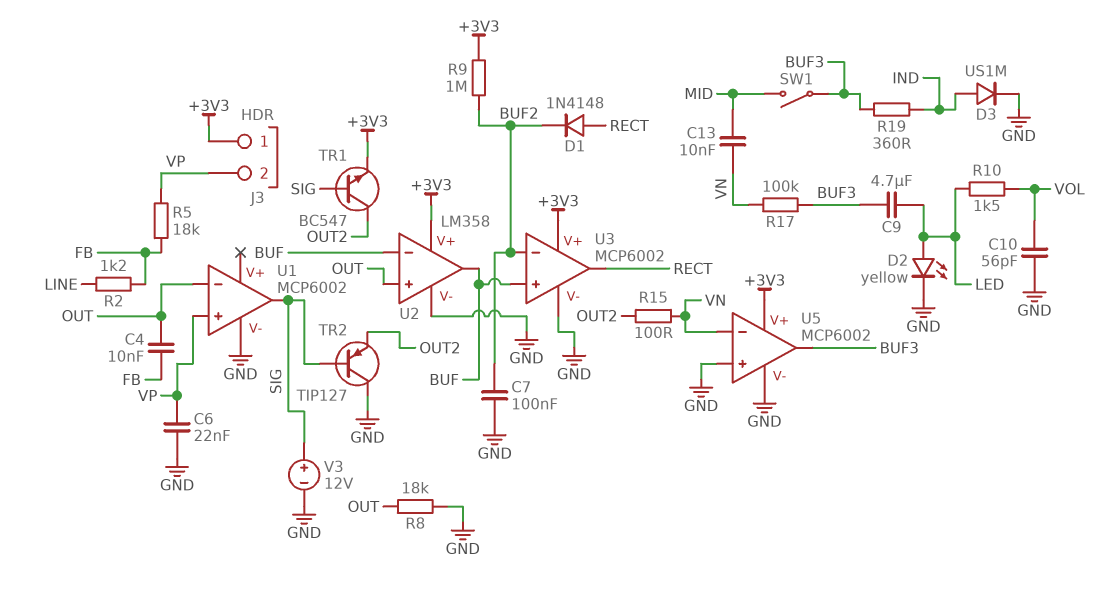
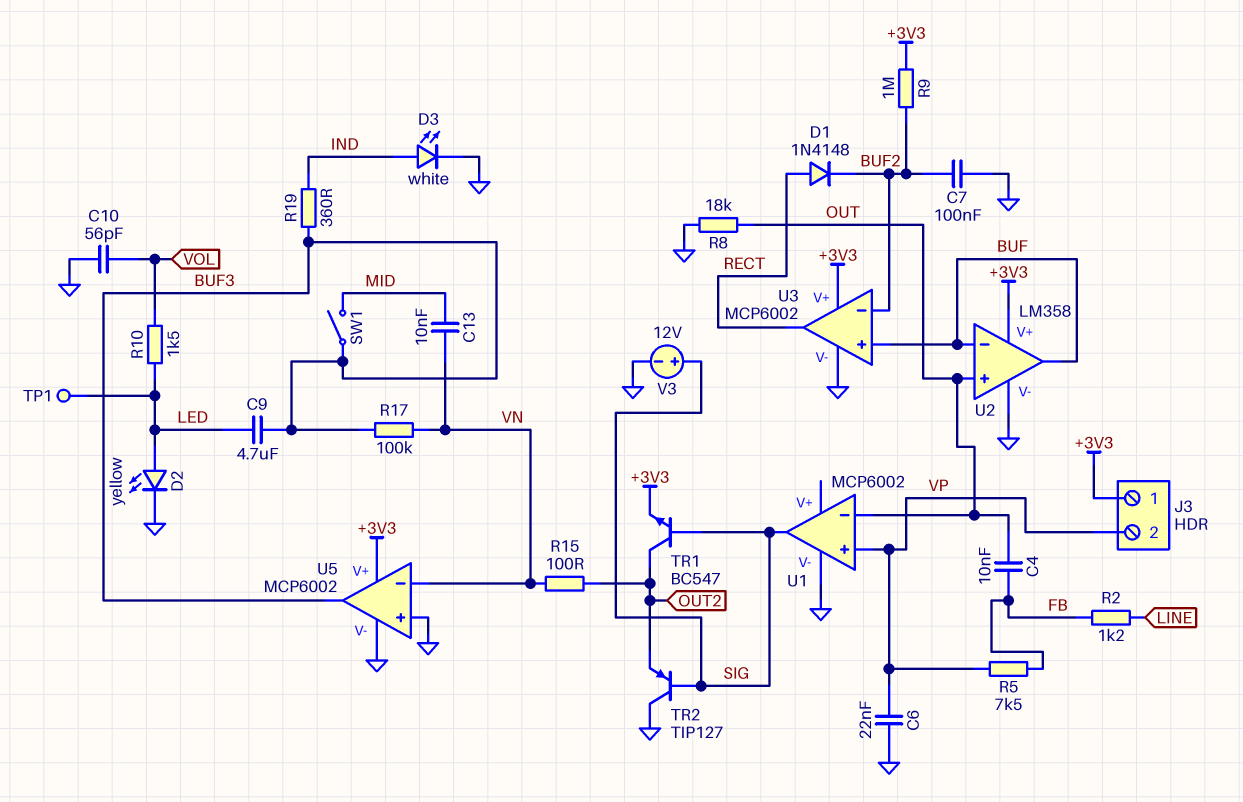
D3: diode US1M (A IND, K GND) -> LED white (A IND, K GND)
R5: 18k (FB, VP) -> 7.5k (FB, VP)
TP1: none -> test point (LED)

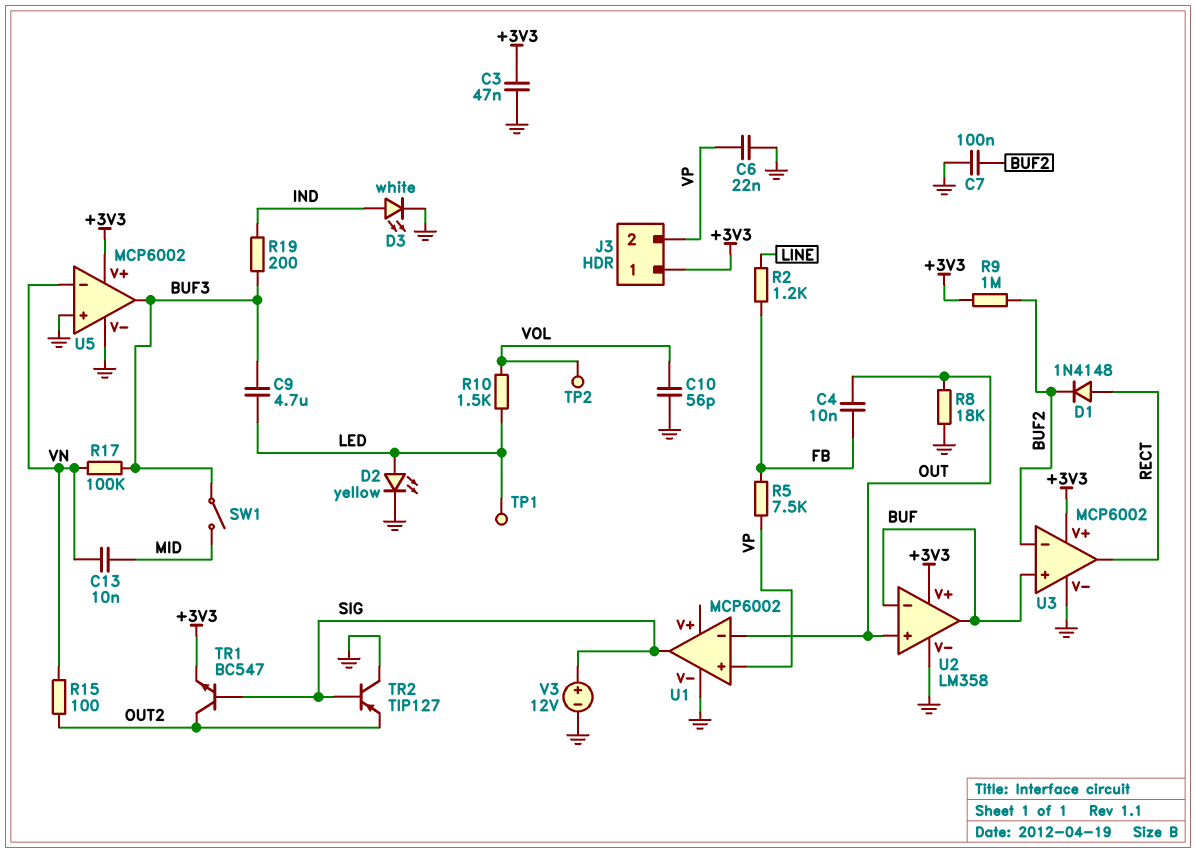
C3: none -> 47nF (+3V3, GND)
R19: 360 (BUF3, IND) -> 200 (BUF3, IND)
TP2: none -> test point (VOL)

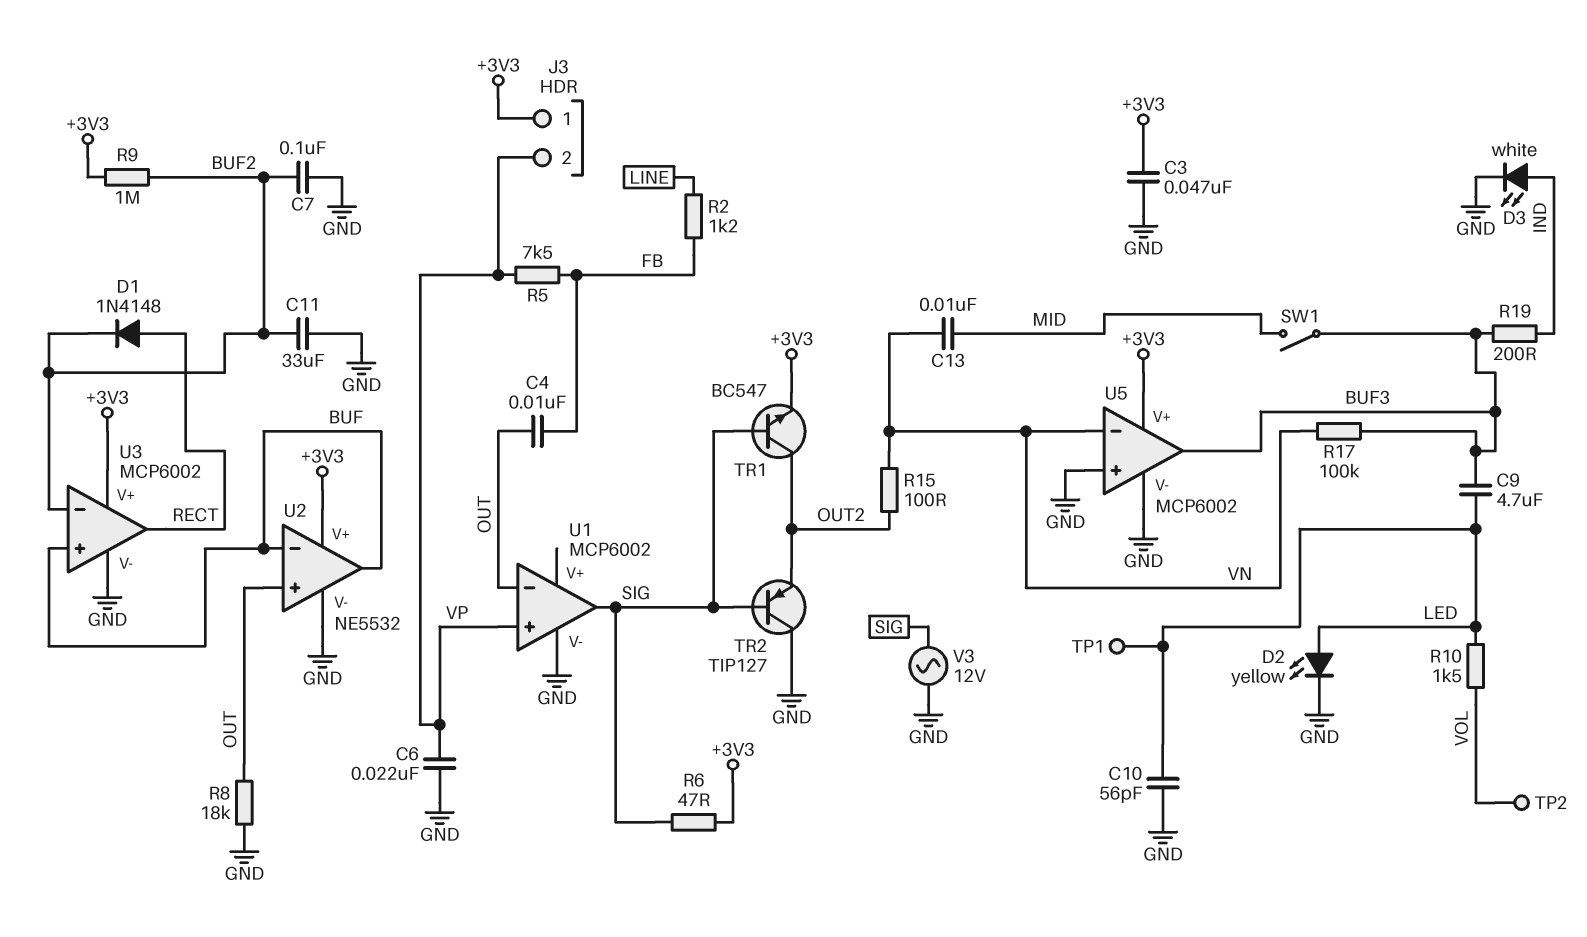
C10: 56pF (GND, VOL) -> 56pF (GND, LED)
C11: none -> 33uF (BUF2, GND)
R6: none -> 47 (+3V3, SIG)
U2: LM358 -> NE5532
V3: 12V (plus SIG, minus GND) -> AC 12V (GND, SIG)

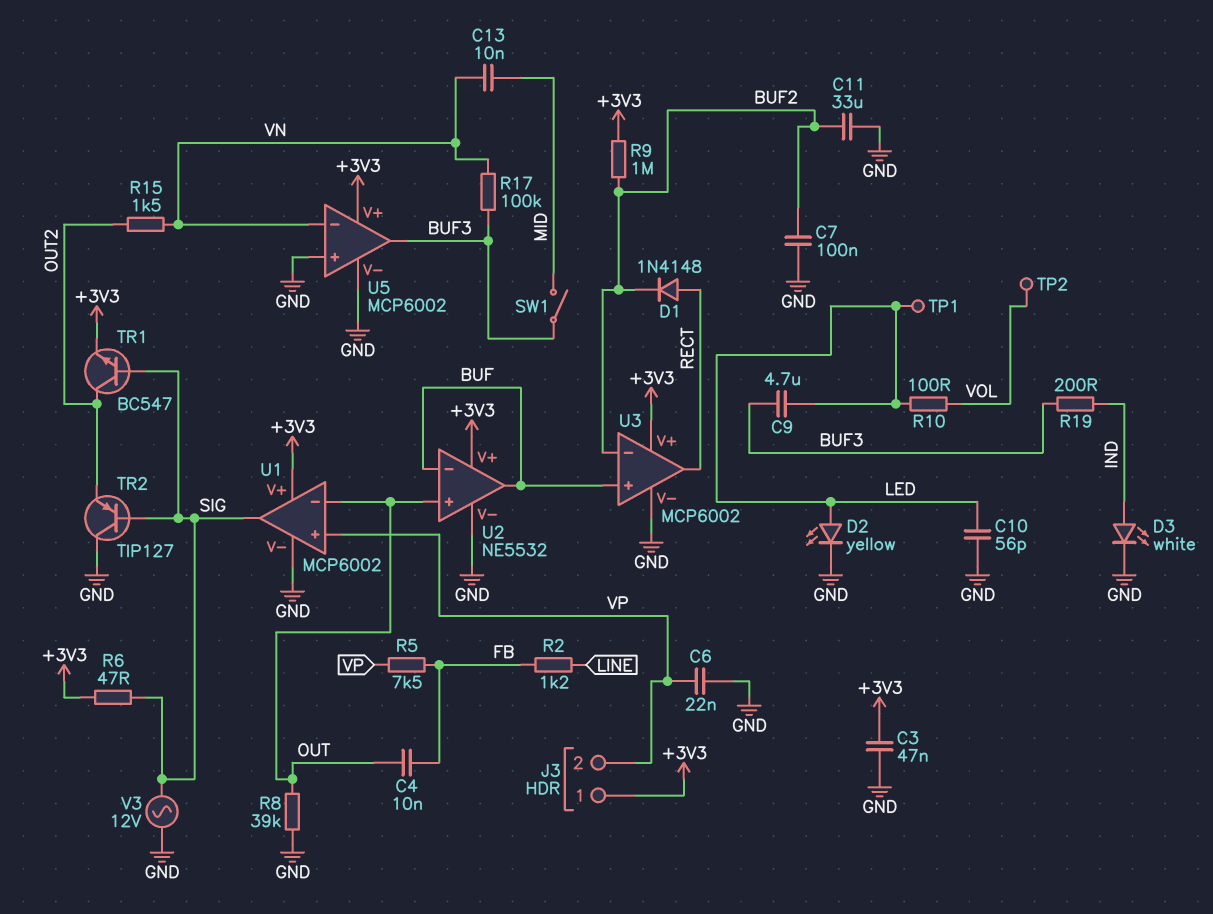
R8: 18k (GND, OUT) -> 39k (GND, OUT)
R10: 1.5k (LED, VOL) -> 100 (LED, VOL)
R15: 100 (OUT2, VN) -> 1.5k (OUT2, VN)
U1 pin V+: none -> +3V3

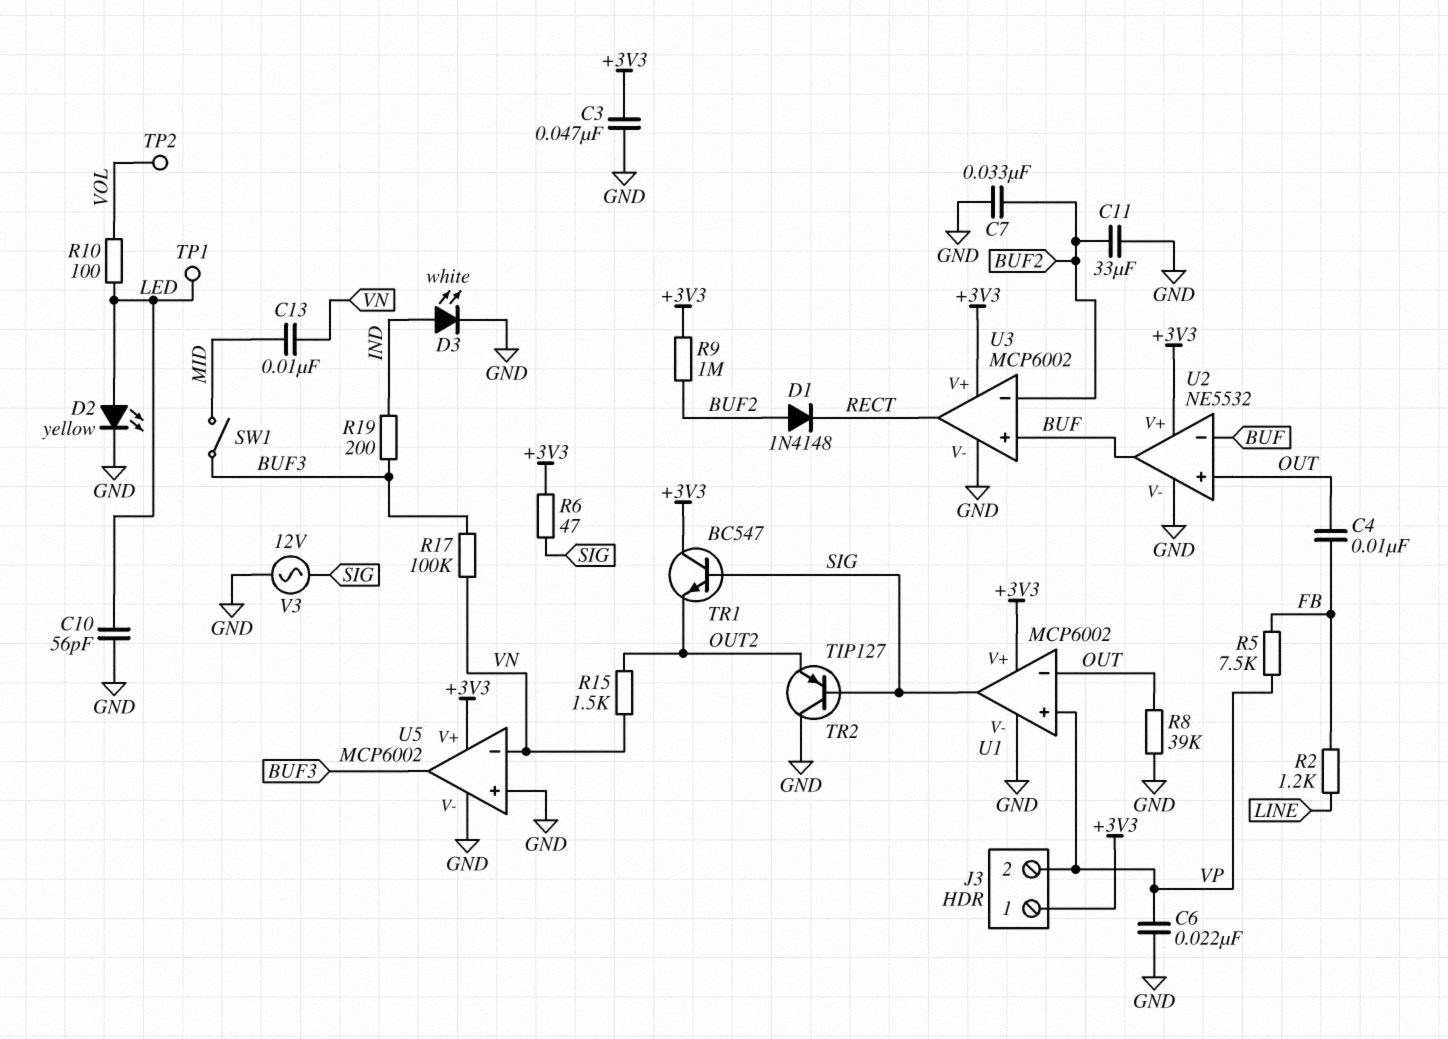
C7: 100nF (BUF2, GND) -> 33nF (BUF2, GND)
C9: 4.7uF (BUF3, LED) -> none
D1: diode 1N4148 (A RECT, K BUF2) -> diode 1N4148 (A BUF2, K RECT)
TR1: NPN BC547 (B SIG, C OUT2, E +3V3) -> NPN BC547 (B SIG, C +3V3, E OUT2)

→ **How to complete this task**
Your answer should be the lines from the one containing "C9: 4.7uF (BUF3, LED) -> none" through the last line of the records, repeated exactly and with nothing added.

→ **Written solution**
C9: 4.7uF (BUF3, LED) -> none
D1: diode 1N4148 (A RECT, K BUF2) -> diode 1N4148 (A BUF2, K RECT)
TR1: NPN BC547 (B SIG, C OUT2, E +3V3) -> NPN BC547 (B SIG, C +3V3, E OUT2)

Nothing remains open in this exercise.